Your objective →
Give the number of lines in this listing that contain the word "marchewka", and nothing else.

Dataset content →
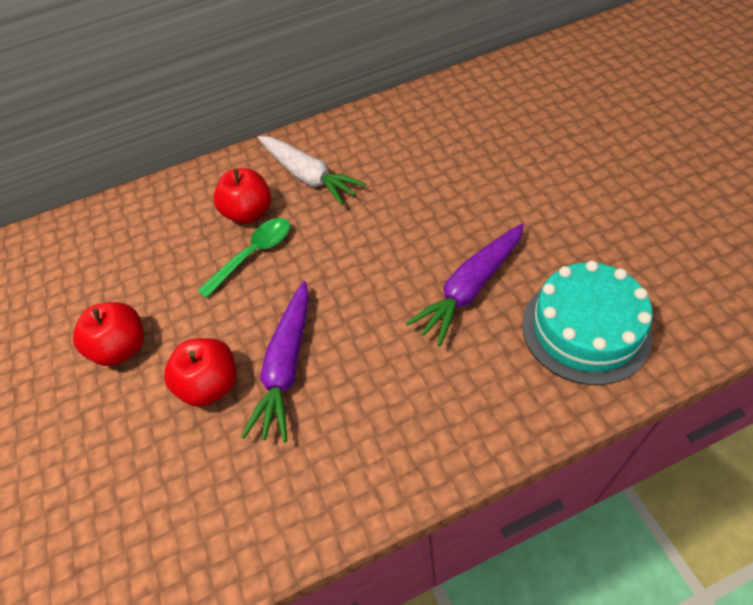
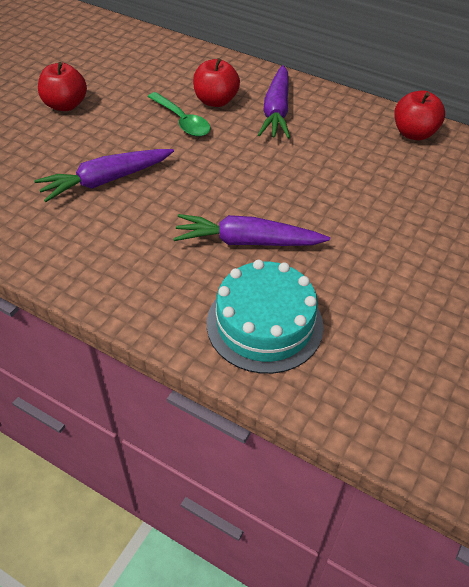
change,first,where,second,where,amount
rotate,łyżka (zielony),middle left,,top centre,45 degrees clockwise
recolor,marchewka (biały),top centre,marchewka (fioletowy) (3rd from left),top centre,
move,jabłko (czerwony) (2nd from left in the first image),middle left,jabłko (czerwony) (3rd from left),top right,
--
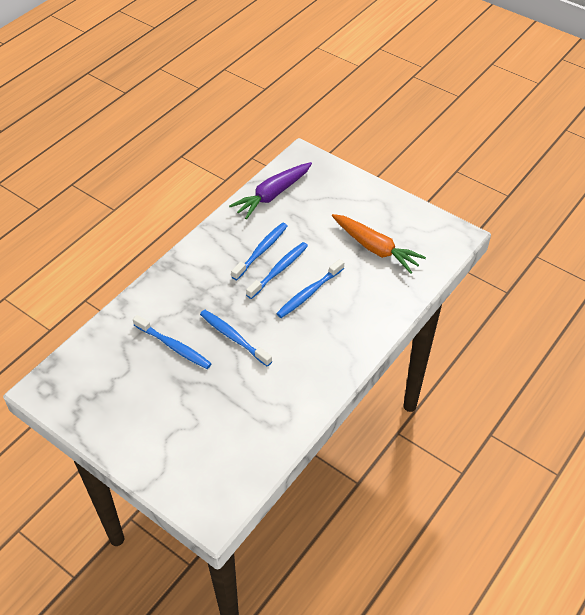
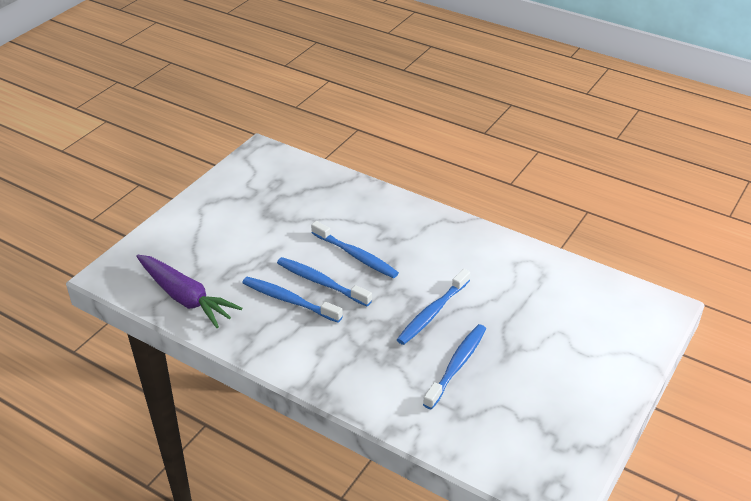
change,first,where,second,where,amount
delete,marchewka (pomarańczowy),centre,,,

Response to this task →
2